[Object correspondence data]
•••••
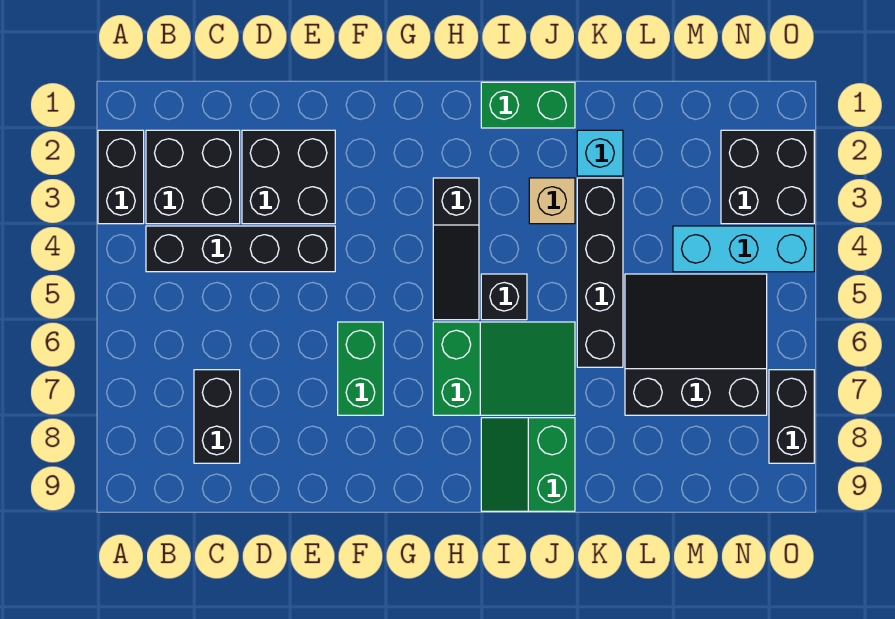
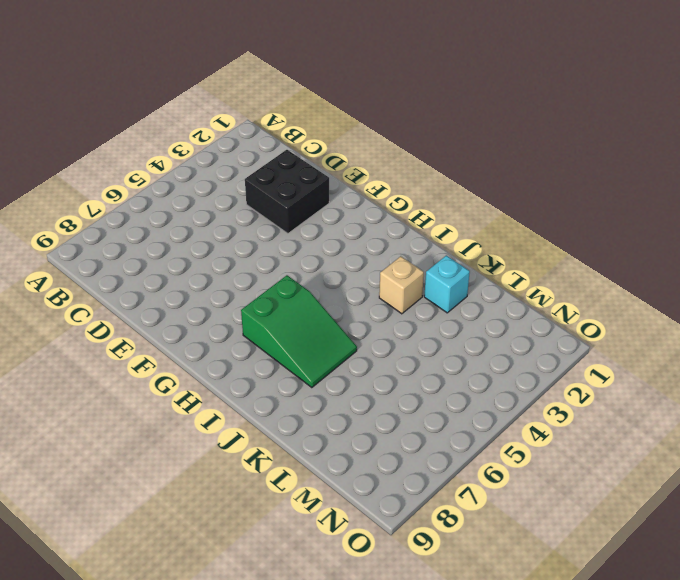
none -> black brick A2:A3 level 1
none -> black brick B2:C3 level 1
none -> black brick B4:E4 level 1

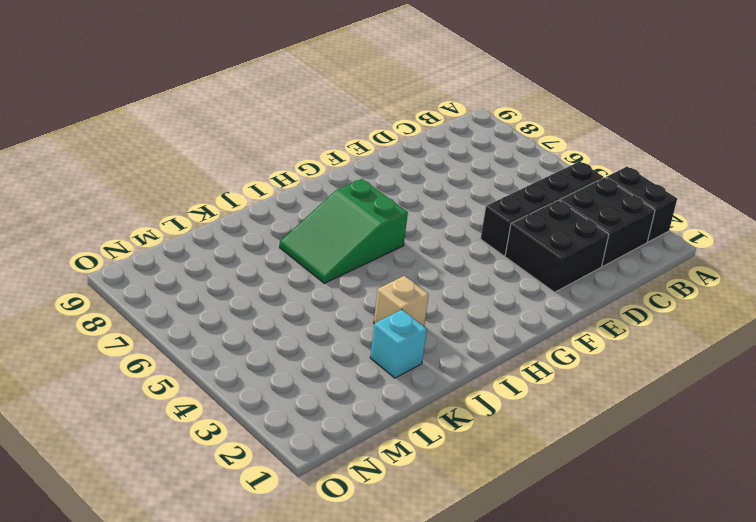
none -> black brick C7:C8 level 1
none -> green brick F6:F7 level 1
none -> black slope H3:H5 level 1 top 3

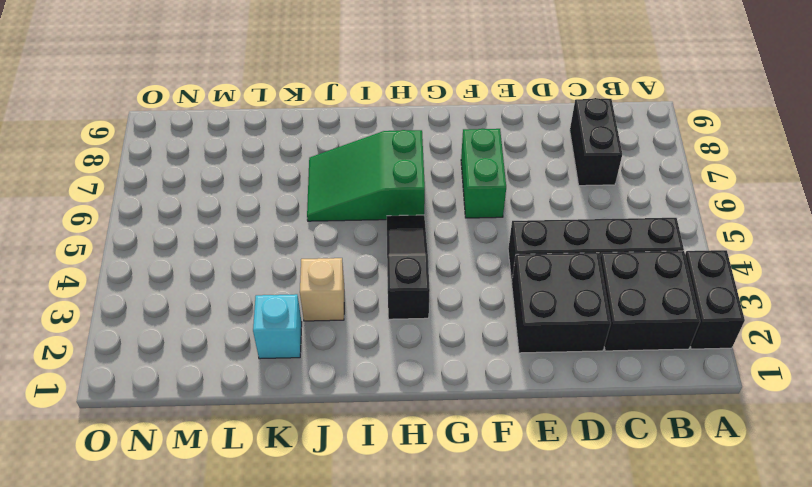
none -> green brick I1:J1 level 1
none -> black brick I5 level 1
none -> green slope I8:J9 level 1 top J

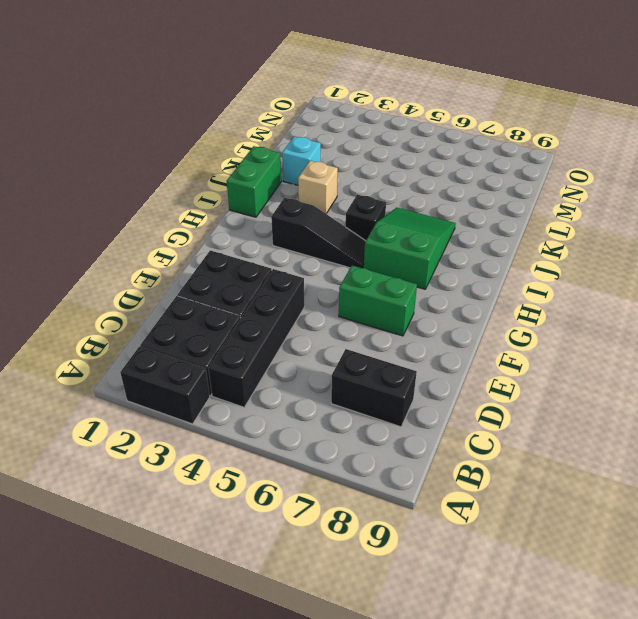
none -> green slope I8:J9 level 1 top J
none -> black brick K3:K6 level 1
none -> black slope L5:N7 level 1 top 7

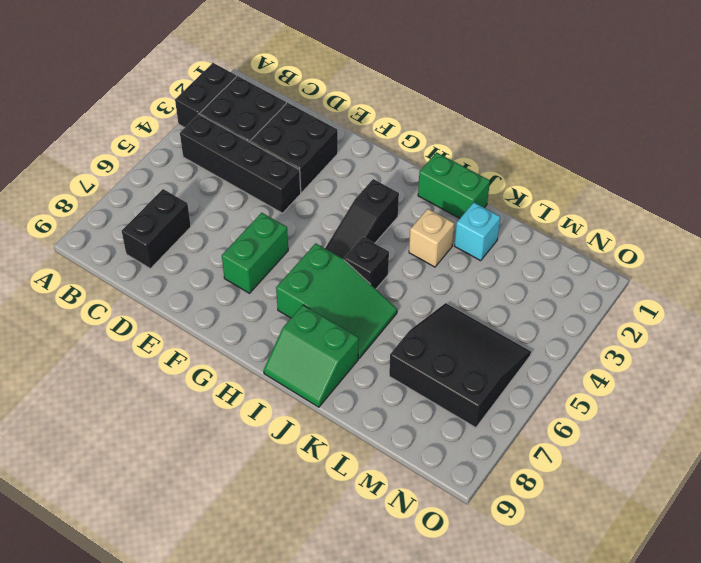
green slope I8:J9 level 1 top 8 -> green slope I8:J9 level 1 top J
none -> black brick K3:K6 level 1
none -> cyan brick M4:O4 level 1
none -> black brick N2:O3 level 1

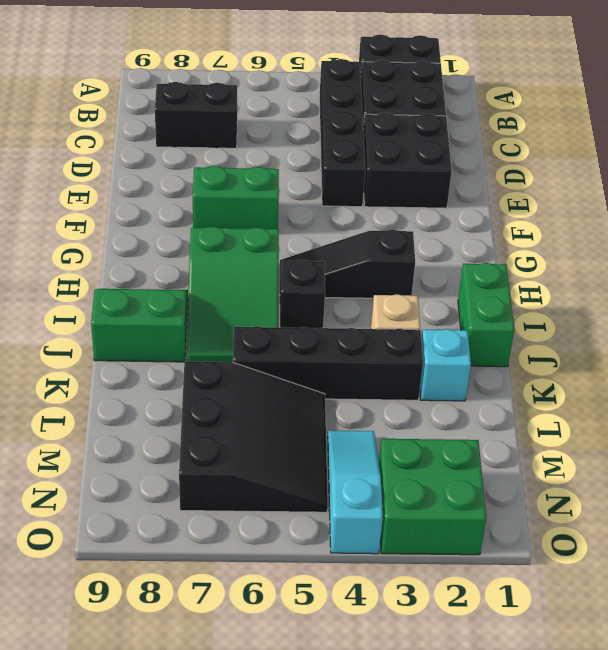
cyan slope M4:O4 level 1 top O -> cyan brick M4:O4 level 1
green brick N2:O3 level 1 -> black brick N2:O3 level 1
none -> black brick O7:O8 level 1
•••••
Goal of the exercise
Once the lines of the entries containing the word "slope" have been counted, report the number alone.

Task result
6